═════ DATA PROVIDED

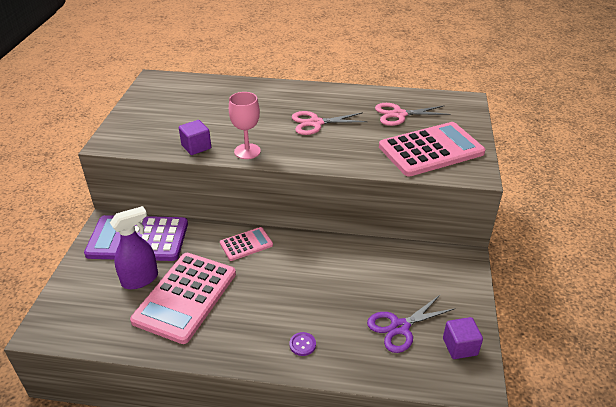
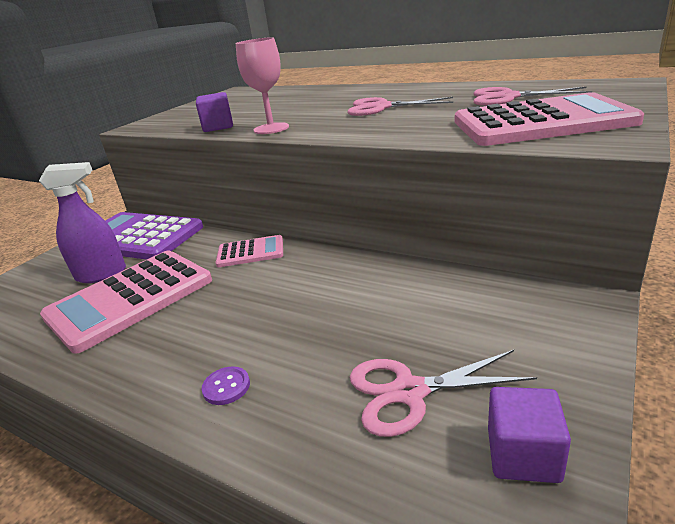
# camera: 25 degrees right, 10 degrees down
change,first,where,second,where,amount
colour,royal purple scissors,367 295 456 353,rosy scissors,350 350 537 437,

══════════

**TASK GOAL**: Copy out every line of the data exactly, leaving the images behind.

**WORKED SOLUTION**:
# camera: 25 degrees right, 10 degrees down
change,first,where,second,where,amount
colour,royal purple scissors,367 295 456 353,rosy scissors,350 350 537 437,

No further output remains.